##### Raw data

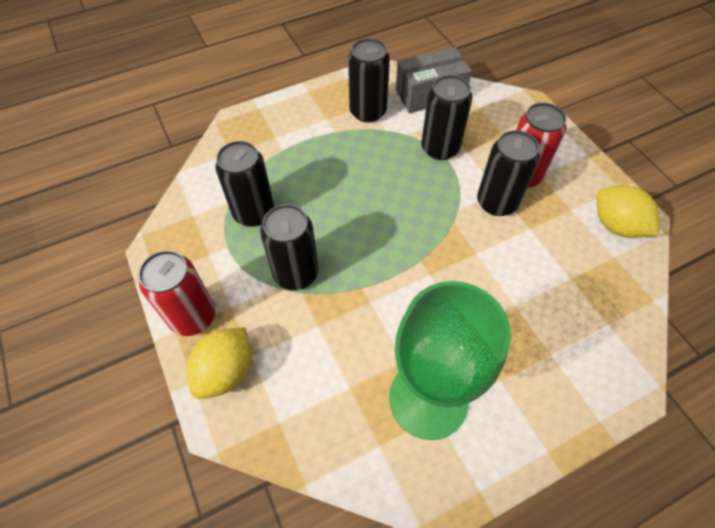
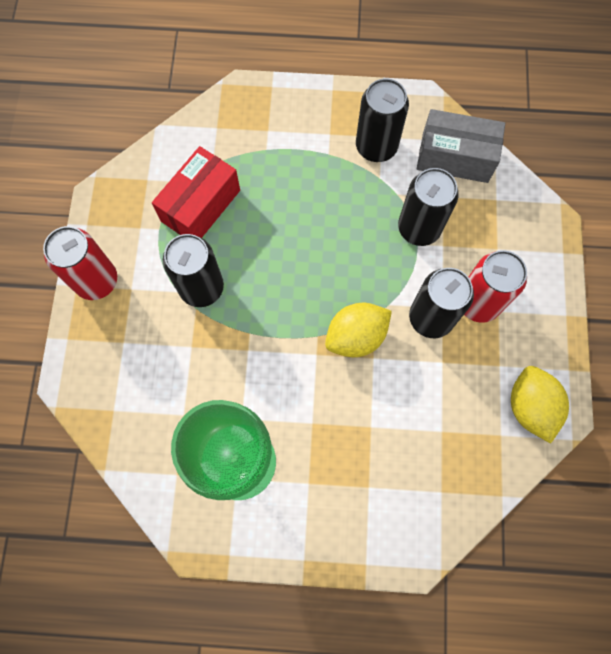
camera: 30 degrees right, 15 degrees up
(226, 371) = (96, 344): yellow lemon -> yellow lemon (356, 336)
(254, 213) = (201, 206): black can -> red box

##########

**What you should do:** Line by line, restate the data above exactly as it stands, minus the pictures.

**Solution to the problem:**
camera: 30 degrees right, 15 degrees up
(226, 371) = (96, 344): yellow lemon -> yellow lemon (356, 336)
(254, 213) = (201, 206): black can -> red box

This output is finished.